──────── Supplied data
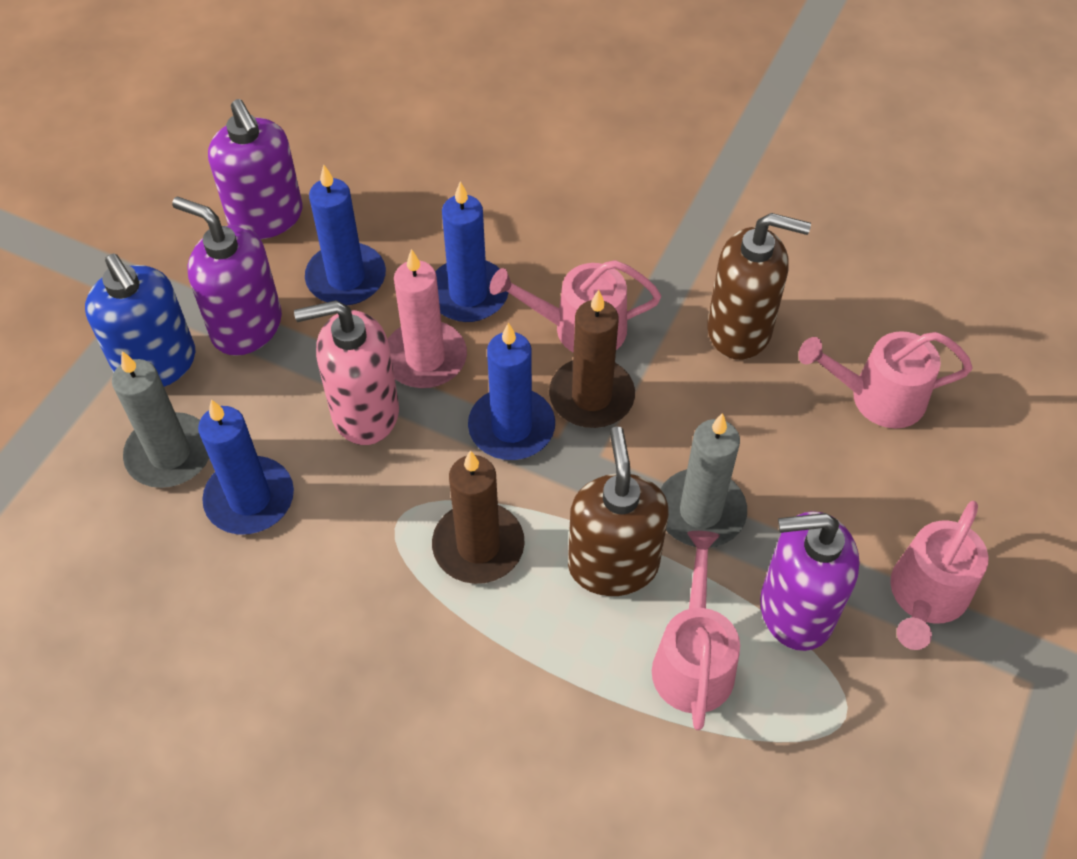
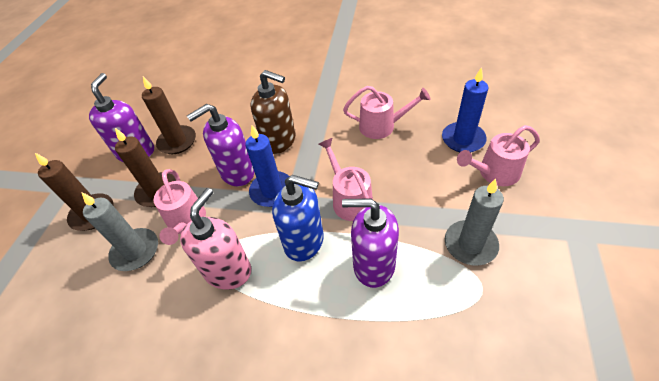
blue candle: 4 -> 2
brown candle: 2 -> 3
brown soap dispenser: 2 -> 1
pink candle: 1 -> 0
────────────────
[Work to be completed]: Dropping every picture, restate the material word for word.

[Solution for this exercise]:
blue candle: 4 -> 2
brown candle: 2 -> 3
brown soap dispenser: 2 -> 1
pink candle: 1 -> 0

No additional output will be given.